►

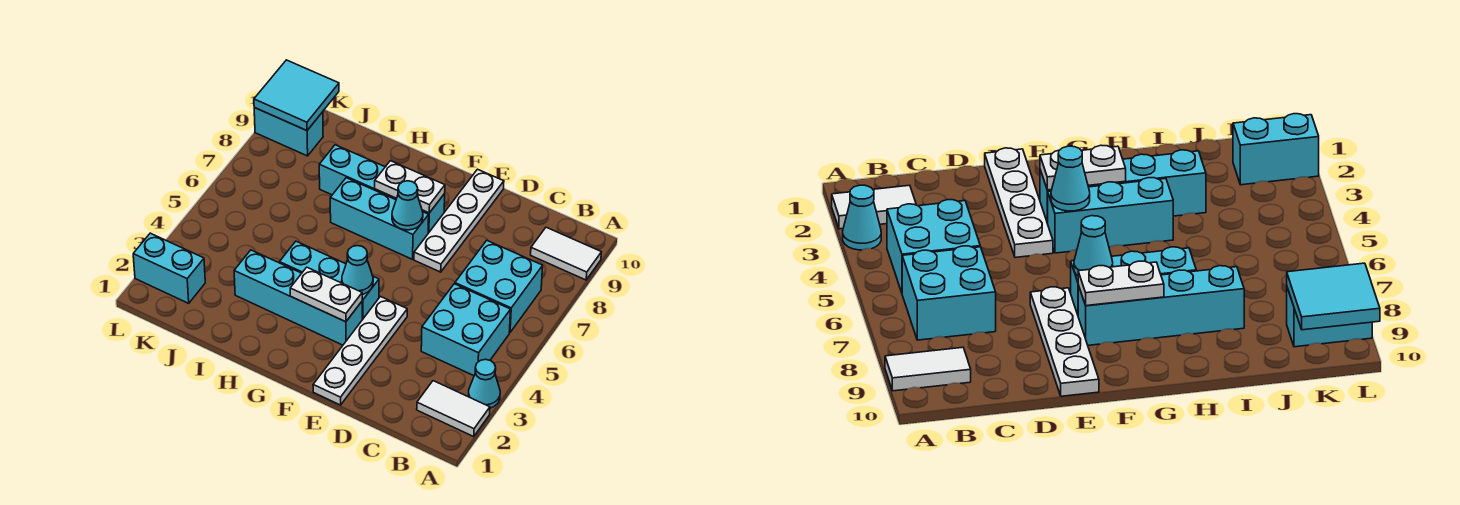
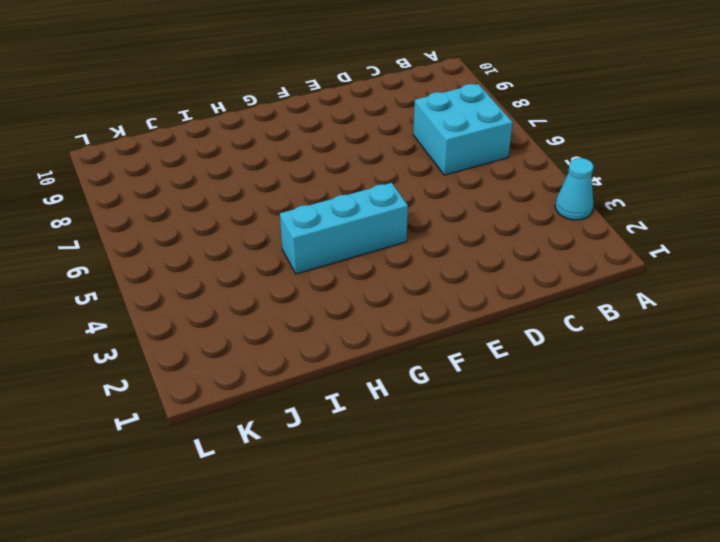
none -> white tile A2:B2 level 1
none -> white tile A9:B9 level 1
none -> cyan brick B4:C5 level 1

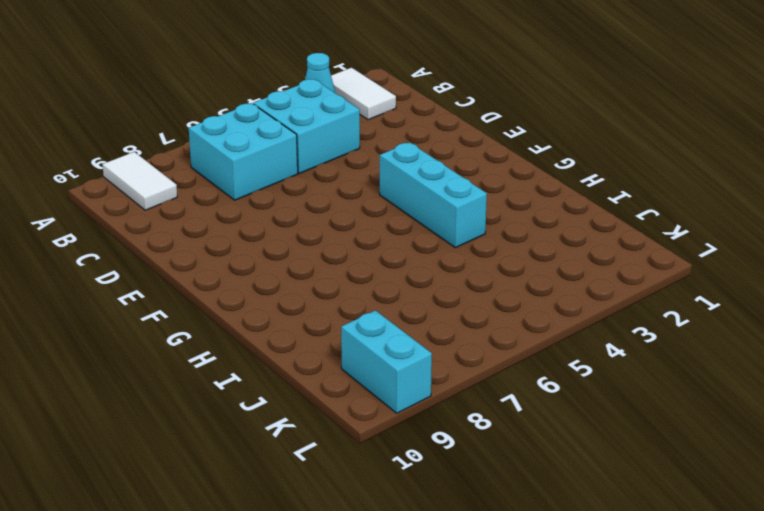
none -> white plate E1:E4 level 1
none -> white plate E7:E10 level 1
none -> cyan brick F3:I3 level 1

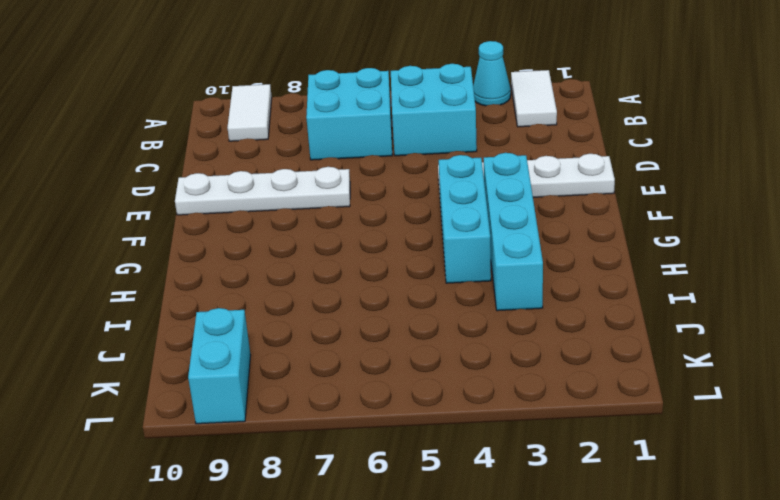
none -> cyan brick F7:H7 level 1
none -> cyan brick F8:I8 level 1
none -> cyan brick K2:L2 level 1

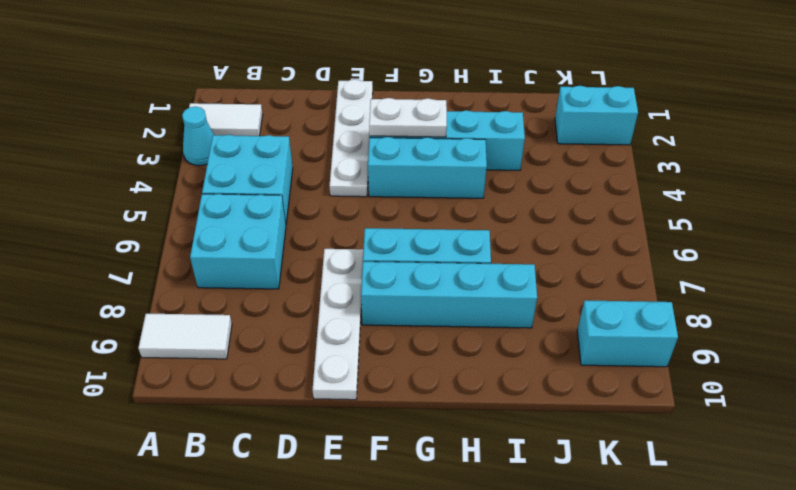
none -> cyan cone F4 level 2
none -> cyan cone F7 level 2
none -> white plate F8:G8 level 2

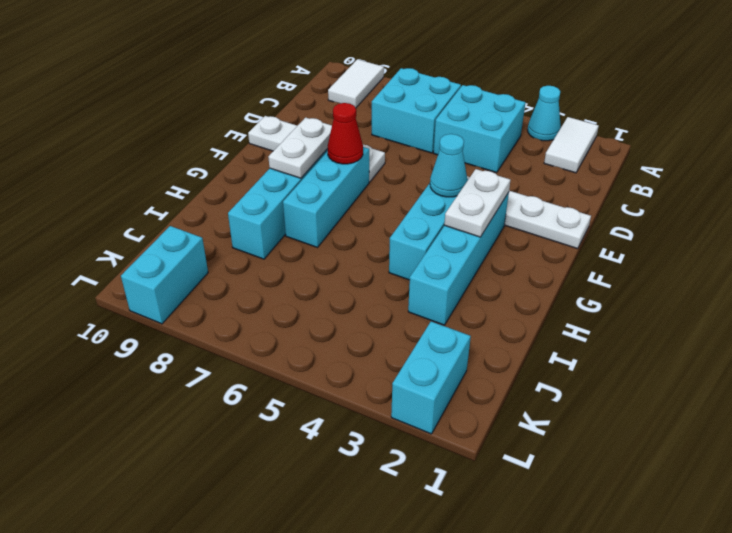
red cone F7 level 2 -> cyan cone F7 level 2
none -> cyan tile K9:L10 level 2

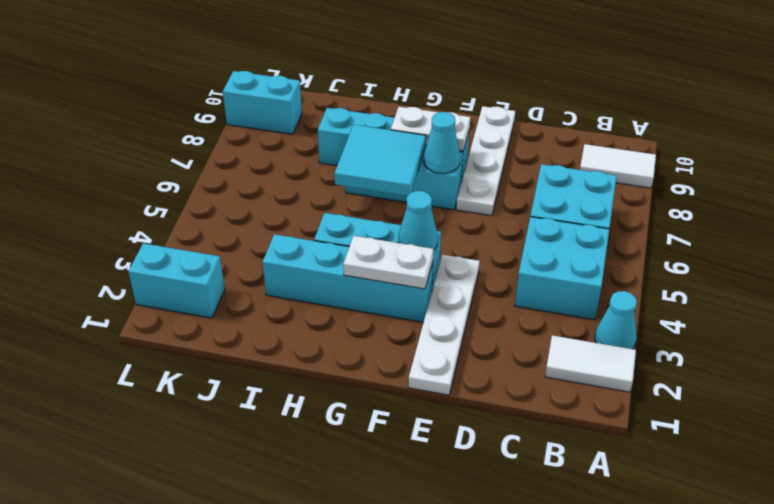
cyan tile G6:H7 level 2 -> cyan tile K9:L10 level 2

◄

• **Work instruction**
Exactly restate the lines from the one holding "none -> cyan cone F4 level 2" to the final line of the records above, including both and excluding pictures.

• **Written response**
none -> cyan cone F4 level 2
none -> cyan cone F7 level 2
none -> white plate F8:G8 level 2

red cone F7 level 2 -> cyan cone F7 level 2
none -> cyan tile K9:L10 level 2

cyan tile G6:H7 level 2 -> cyan tile K9:L10 level 2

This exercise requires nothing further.